Information provided START

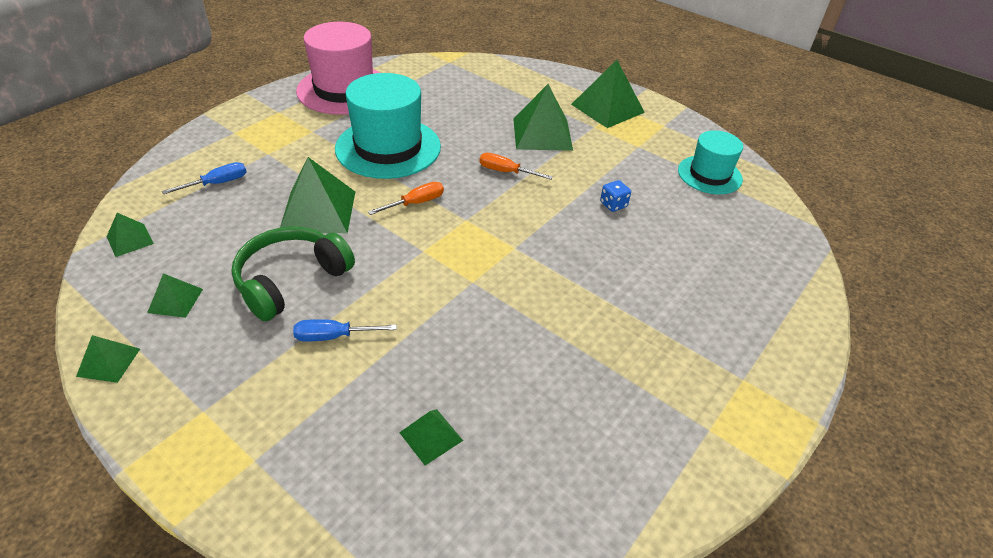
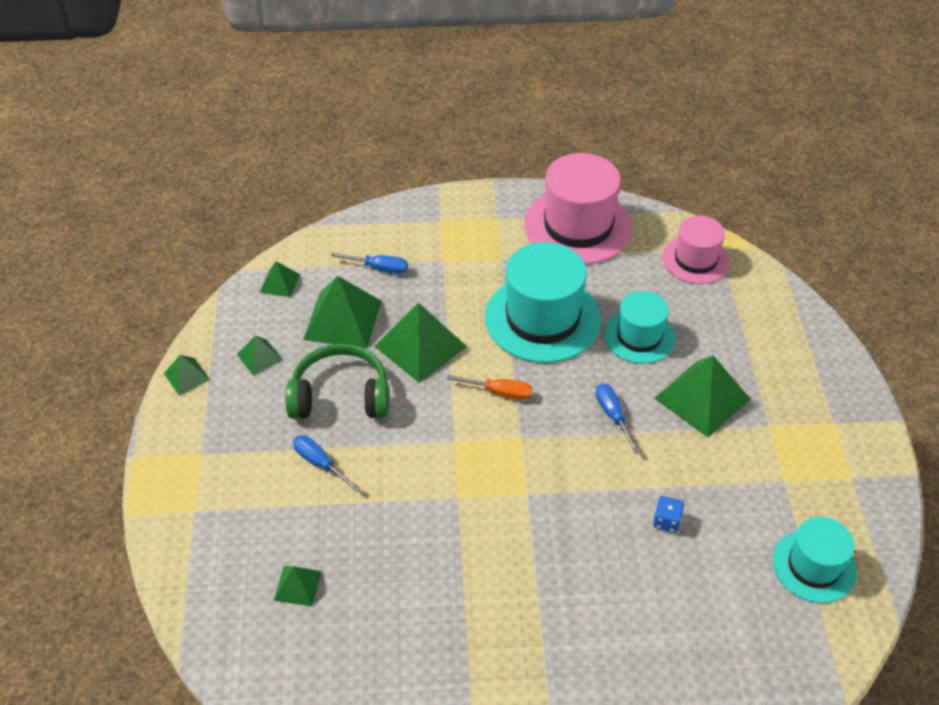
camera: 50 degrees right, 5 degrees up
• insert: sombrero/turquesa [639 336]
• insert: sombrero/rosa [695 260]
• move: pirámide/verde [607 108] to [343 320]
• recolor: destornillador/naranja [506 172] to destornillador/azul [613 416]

Information provided END

**Task to carry out**
What is wanted is the line containing "sombrero/turquesa [639 336]" and every line after it through the last line of the entries, printed exactly.

**Solution**
• insert: sombrero/turquesa [639 336]
• insert: sombrero/rosa [695 260]
• move: pirámide/verde [607 108] to [343 320]
• recolor: destornillador/naranja [506 172] to destornillador/azul [613 416]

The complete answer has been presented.